= What is needed =
Go through the listing below and output exactly the line with "brown ring: 2 -> 4", the line with "red screwdriver: 2 -> 0", and each line between; omit the rest.

╭─ Supplied records

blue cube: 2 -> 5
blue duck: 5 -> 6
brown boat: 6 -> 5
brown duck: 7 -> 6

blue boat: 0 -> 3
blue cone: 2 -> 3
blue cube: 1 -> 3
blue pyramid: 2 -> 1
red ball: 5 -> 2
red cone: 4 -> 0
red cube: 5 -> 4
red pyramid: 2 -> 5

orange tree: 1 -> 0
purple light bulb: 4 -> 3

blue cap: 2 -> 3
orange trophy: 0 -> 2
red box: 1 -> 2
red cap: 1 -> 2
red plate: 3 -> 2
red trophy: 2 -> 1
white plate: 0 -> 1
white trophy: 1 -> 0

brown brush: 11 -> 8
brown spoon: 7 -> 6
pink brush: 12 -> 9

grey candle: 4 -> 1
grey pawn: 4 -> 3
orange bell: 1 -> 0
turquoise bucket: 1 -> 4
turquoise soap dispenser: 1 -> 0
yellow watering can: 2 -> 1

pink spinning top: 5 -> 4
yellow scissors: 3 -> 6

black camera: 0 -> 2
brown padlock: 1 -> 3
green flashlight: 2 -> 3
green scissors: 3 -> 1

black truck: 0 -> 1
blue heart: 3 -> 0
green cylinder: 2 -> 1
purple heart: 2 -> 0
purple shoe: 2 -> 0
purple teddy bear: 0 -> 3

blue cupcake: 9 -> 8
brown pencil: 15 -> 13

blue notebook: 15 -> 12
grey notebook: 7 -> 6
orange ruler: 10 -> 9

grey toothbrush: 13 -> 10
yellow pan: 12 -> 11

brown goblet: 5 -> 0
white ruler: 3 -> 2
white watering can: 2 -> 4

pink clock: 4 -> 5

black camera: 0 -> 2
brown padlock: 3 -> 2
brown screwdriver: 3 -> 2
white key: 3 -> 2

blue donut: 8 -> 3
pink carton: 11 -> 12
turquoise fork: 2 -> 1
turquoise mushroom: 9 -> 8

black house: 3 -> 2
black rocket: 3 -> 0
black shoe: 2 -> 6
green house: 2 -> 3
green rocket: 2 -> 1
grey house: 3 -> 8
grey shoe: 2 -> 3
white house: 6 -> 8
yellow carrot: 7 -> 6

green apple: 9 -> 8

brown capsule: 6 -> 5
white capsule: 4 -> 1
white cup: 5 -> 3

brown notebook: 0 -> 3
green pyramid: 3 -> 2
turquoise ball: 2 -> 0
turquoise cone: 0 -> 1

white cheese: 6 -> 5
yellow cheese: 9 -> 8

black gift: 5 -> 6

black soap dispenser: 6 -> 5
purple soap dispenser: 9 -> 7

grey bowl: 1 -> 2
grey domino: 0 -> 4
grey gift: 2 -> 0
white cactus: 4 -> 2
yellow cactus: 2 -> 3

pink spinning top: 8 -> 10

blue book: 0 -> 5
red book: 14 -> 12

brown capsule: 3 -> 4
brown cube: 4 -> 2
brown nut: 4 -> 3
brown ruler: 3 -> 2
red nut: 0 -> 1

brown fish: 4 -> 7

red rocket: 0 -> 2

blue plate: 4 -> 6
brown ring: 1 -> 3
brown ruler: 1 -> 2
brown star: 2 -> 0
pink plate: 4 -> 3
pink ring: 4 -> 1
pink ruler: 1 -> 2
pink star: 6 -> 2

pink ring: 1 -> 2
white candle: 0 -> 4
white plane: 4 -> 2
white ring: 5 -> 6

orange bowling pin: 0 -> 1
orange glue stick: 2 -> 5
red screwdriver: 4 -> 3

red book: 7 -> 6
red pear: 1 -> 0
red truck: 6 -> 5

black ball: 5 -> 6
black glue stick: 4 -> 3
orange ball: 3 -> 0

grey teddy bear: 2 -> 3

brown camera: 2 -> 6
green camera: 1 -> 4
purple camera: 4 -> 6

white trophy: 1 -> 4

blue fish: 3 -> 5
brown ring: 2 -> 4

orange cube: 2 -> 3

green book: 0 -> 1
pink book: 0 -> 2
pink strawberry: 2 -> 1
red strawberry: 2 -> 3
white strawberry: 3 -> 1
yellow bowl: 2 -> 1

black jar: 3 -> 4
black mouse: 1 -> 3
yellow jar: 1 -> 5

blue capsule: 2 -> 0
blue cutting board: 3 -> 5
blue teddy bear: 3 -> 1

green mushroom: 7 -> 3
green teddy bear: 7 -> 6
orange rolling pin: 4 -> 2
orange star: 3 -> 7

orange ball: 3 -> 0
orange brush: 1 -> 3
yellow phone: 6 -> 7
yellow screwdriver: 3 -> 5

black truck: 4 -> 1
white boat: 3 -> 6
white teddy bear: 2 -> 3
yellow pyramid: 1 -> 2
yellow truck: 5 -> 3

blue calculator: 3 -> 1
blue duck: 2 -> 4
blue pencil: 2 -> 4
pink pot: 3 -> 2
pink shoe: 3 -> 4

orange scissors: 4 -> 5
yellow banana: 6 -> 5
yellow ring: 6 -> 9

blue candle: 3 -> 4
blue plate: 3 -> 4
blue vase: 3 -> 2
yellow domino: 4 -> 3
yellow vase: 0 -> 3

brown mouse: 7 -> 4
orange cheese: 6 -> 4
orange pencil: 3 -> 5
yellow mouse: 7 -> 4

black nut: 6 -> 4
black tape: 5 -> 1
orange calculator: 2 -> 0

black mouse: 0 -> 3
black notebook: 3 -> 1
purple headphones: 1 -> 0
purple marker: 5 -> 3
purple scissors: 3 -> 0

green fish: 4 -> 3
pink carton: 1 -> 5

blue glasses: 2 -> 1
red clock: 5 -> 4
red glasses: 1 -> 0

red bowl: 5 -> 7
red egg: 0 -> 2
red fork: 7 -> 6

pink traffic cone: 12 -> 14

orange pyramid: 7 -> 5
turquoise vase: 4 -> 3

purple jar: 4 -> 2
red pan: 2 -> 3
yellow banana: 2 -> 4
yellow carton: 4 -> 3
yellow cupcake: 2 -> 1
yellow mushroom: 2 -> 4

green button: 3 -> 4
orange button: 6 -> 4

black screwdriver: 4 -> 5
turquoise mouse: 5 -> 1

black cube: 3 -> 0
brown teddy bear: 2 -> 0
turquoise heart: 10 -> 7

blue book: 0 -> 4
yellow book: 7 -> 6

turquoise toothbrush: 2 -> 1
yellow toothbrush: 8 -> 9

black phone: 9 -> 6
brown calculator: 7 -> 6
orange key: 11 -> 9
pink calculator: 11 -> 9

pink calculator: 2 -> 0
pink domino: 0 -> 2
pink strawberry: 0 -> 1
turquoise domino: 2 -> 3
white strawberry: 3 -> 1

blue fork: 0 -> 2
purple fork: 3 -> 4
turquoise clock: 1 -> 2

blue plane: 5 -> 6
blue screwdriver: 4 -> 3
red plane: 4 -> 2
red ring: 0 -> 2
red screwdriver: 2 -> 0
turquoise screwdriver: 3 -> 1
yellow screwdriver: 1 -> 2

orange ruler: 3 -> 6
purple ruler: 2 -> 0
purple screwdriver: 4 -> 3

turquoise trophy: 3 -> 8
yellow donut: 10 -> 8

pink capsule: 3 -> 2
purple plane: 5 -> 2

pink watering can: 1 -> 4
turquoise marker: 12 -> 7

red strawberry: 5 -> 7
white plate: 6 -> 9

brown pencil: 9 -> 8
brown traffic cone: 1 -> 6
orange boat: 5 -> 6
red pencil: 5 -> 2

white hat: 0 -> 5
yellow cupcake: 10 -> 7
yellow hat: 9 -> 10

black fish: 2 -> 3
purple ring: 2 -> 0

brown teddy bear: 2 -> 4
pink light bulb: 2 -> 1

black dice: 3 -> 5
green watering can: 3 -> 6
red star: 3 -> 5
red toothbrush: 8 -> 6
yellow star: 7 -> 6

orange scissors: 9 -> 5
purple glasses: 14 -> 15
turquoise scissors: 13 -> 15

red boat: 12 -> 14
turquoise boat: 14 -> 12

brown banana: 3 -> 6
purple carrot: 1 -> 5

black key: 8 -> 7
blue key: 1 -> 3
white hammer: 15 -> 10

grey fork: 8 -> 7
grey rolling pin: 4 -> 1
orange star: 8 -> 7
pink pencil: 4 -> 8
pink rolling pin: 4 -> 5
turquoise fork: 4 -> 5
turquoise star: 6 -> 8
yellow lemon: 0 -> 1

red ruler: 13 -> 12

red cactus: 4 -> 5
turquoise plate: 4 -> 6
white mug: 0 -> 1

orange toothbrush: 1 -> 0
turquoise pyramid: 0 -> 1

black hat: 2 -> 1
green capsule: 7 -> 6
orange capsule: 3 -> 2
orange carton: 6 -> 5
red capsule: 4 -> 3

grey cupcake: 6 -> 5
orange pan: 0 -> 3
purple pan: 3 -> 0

╰─

= Output for this task =
brown ring: 2 -> 4

orange cube: 2 -> 3

green book: 0 -> 1
pink book: 0 -> 2
pink strawberry: 2 -> 1
red strawberry: 2 -> 3
white strawberry: 3 -> 1
yellow bowl: 2 -> 1

black jar: 3 -> 4
black mouse: 1 -> 3
yellow jar: 1 -> 5

blue capsule: 2 -> 0
blue cutting board: 3 -> 5
blue teddy bear: 3 -> 1

green mushroom: 7 -> 3
green teddy bear: 7 -> 6
orange rolling pin: 4 -> 2
orange star: 3 -> 7

orange ball: 3 -> 0
orange brush: 1 -> 3
yellow phone: 6 -> 7
yellow screwdriver: 3 -> 5

black truck: 4 -> 1
white boat: 3 -> 6
white teddy bear: 2 -> 3
yellow pyramid: 1 -> 2
yellow truck: 5 -> 3

blue calculator: 3 -> 1
blue duck: 2 -> 4
blue pencil: 2 -> 4
pink pot: 3 -> 2
pink shoe: 3 -> 4

orange scissors: 4 -> 5
yellow banana: 6 -> 5
yellow ring: 6 -> 9

blue candle: 3 -> 4
blue plate: 3 -> 4
blue vase: 3 -> 2
yellow domino: 4 -> 3
yellow vase: 0 -> 3

brown mouse: 7 -> 4
orange cheese: 6 -> 4
orange pencil: 3 -> 5
yellow mouse: 7 -> 4

black nut: 6 -> 4
black tape: 5 -> 1
orange calculator: 2 -> 0

black mouse: 0 -> 3
black notebook: 3 -> 1
purple headphones: 1 -> 0
purple marker: 5 -> 3
purple scissors: 3 -> 0

green fish: 4 -> 3
pink carton: 1 -> 5

blue glasses: 2 -> 1
red clock: 5 -> 4
red glasses: 1 -> 0

red bowl: 5 -> 7
red egg: 0 -> 2
red fork: 7 -> 6

pink traffic cone: 12 -> 14

orange pyramid: 7 -> 5
turquoise vase: 4 -> 3

purple jar: 4 -> 2
red pan: 2 -> 3
yellow banana: 2 -> 4
yellow carton: 4 -> 3
yellow cupcake: 2 -> 1
yellow mushroom: 2 -> 4

green button: 3 -> 4
orange button: 6 -> 4

black screwdriver: 4 -> 5
turquoise mouse: 5 -> 1

black cube: 3 -> 0
brown teddy bear: 2 -> 0
turquoise heart: 10 -> 7

blue book: 0 -> 4
yellow book: 7 -> 6

turquoise toothbrush: 2 -> 1
yellow toothbrush: 8 -> 9

black phone: 9 -> 6
brown calculator: 7 -> 6
orange key: 11 -> 9
pink calculator: 11 -> 9

pink calculator: 2 -> 0
pink domino: 0 -> 2
pink strawberry: 0 -> 1
turquoise domino: 2 -> 3
white strawberry: 3 -> 1

blue fork: 0 -> 2
purple fork: 3 -> 4
turquoise clock: 1 -> 2

blue plane: 5 -> 6
blue screwdriver: 4 -> 3
red plane: 4 -> 2
red ring: 0 -> 2
red screwdriver: 2 -> 0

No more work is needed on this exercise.